═════ PROVIDED ENTRIES

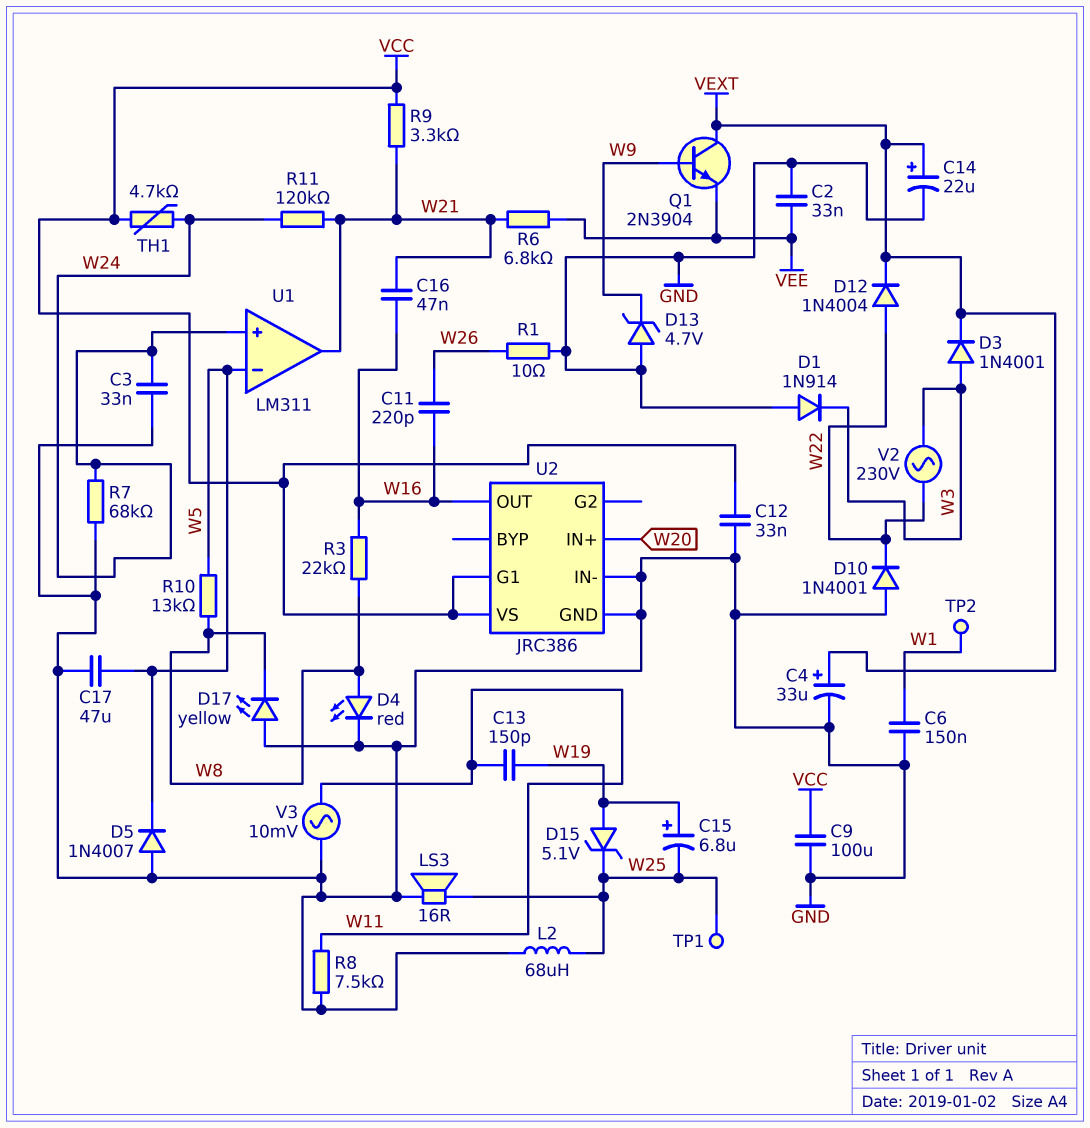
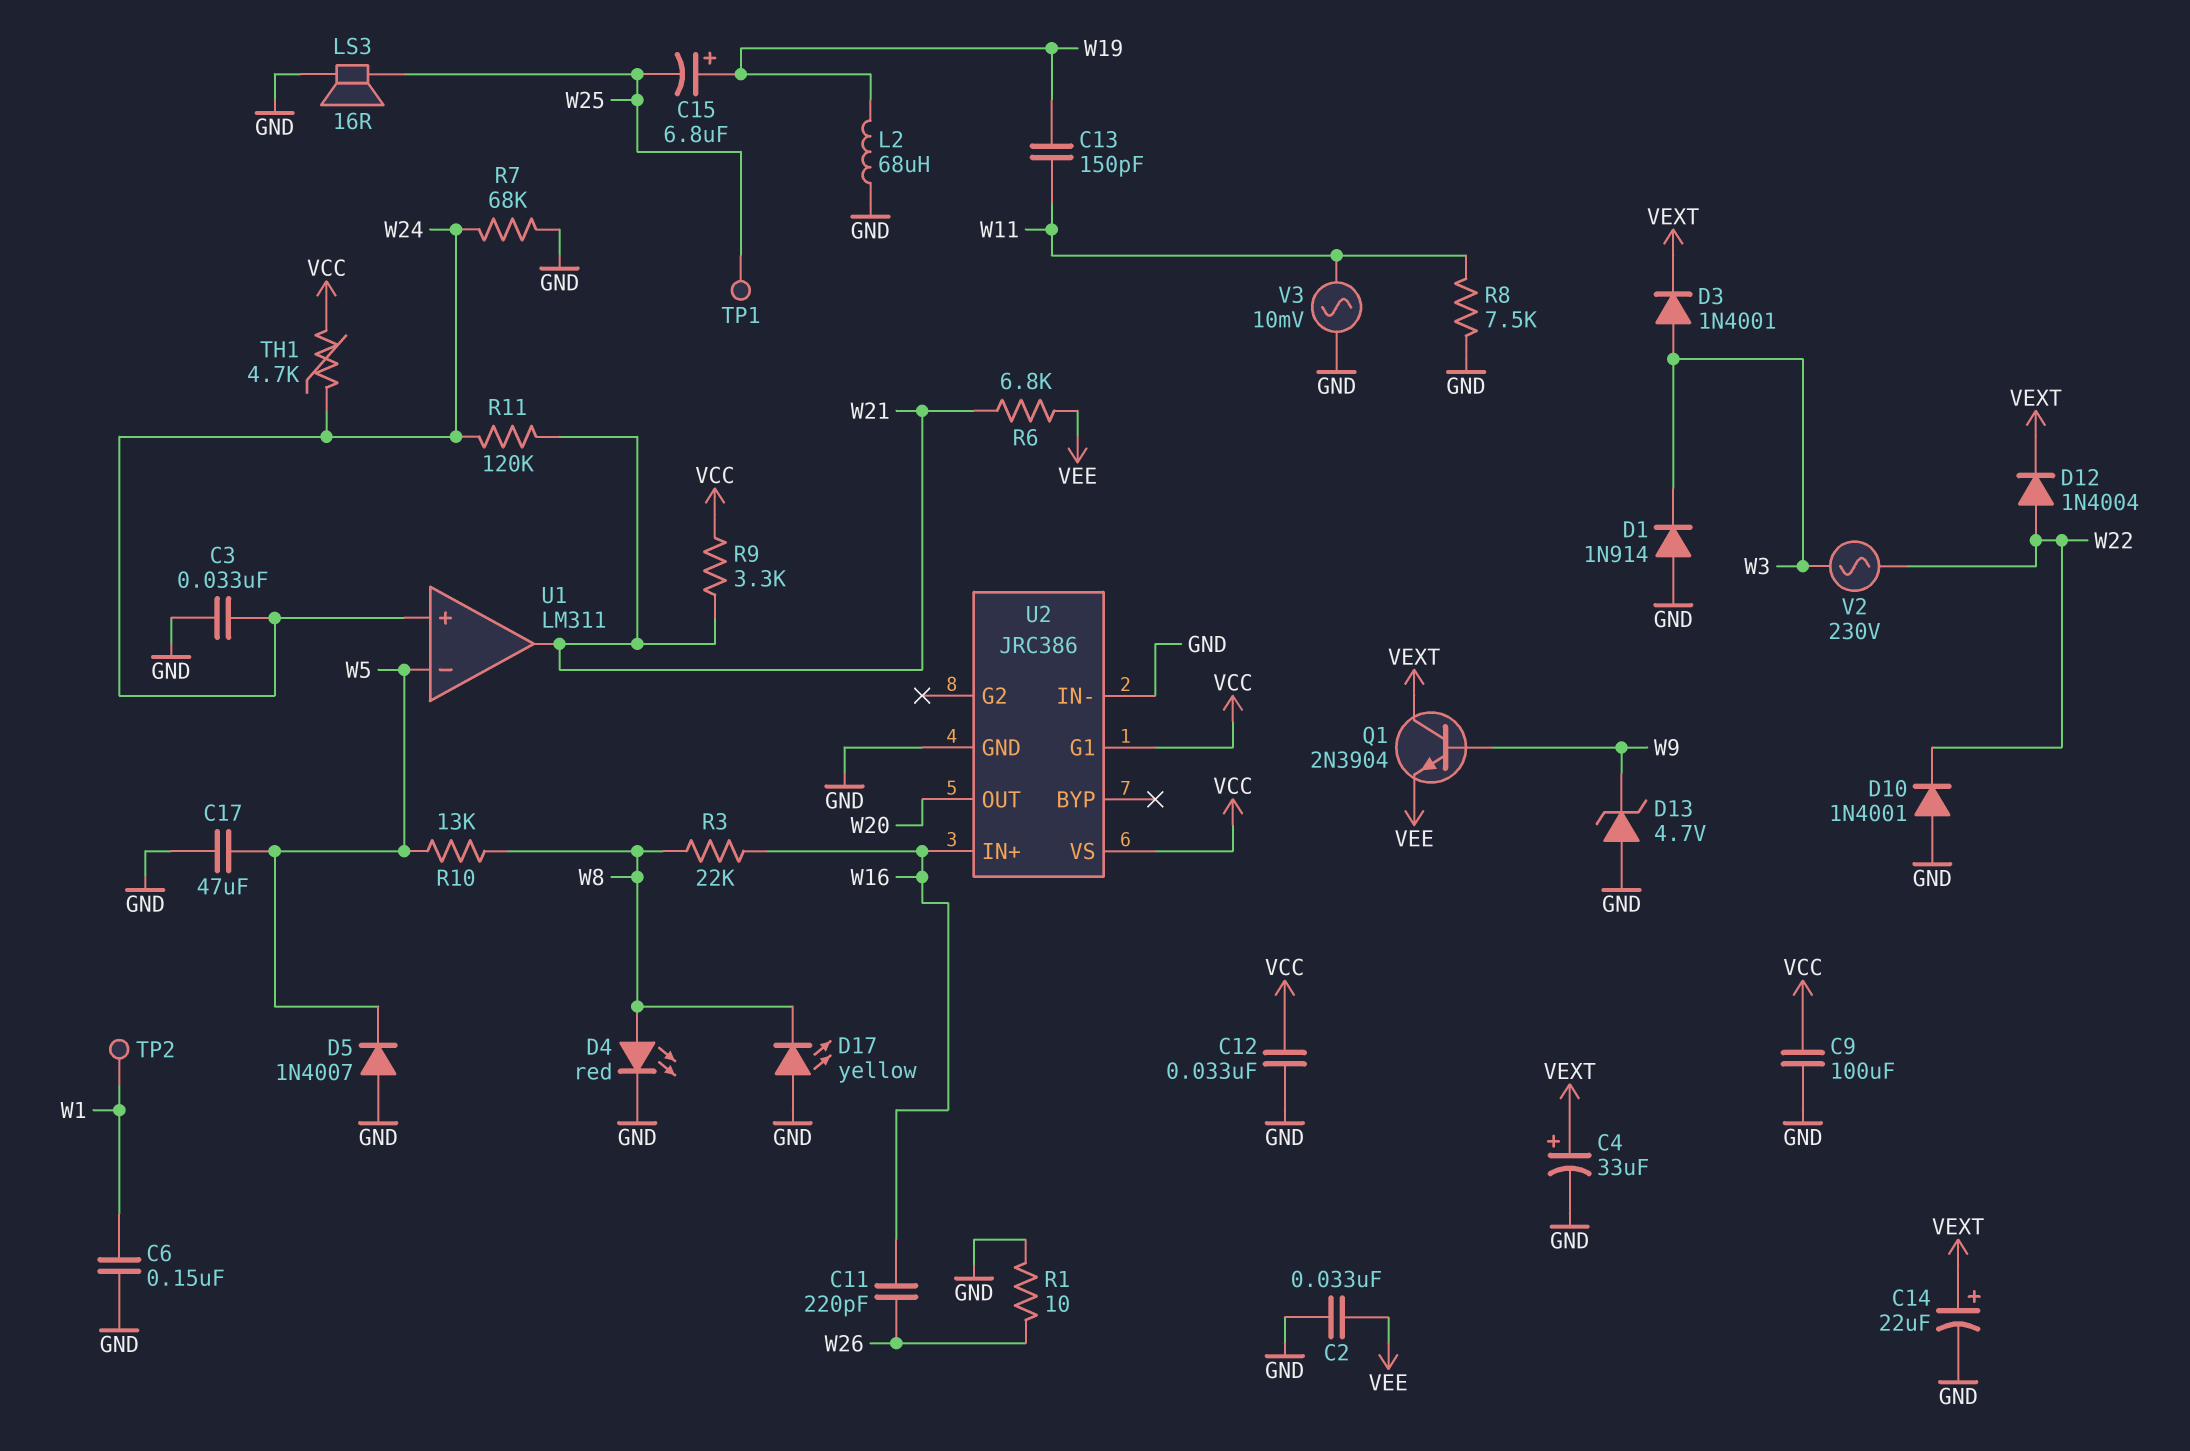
C16: 47nF (W16, W21) -> none
D15: zener 5.1V (A W19, K W25) -> none
L2: 68uH (GND, W25) -> 68uH (GND, W19)
U2 pin IN+: W20 -> W16
U2 pin OUT: W16 -> W20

══════════

**TASK DESCRIPTION**:
All the material shown above is to be copied exactly, with no pictures carried over.

**FINISHED TASK**:
C16: 47nF (W16, W21) -> none
D15: zener 5.1V (A W19, K W25) -> none
L2: 68uH (GND, W25) -> 68uH (GND, W19)
U2 pin IN+: W20 -> W16
U2 pin OUT: W16 -> W20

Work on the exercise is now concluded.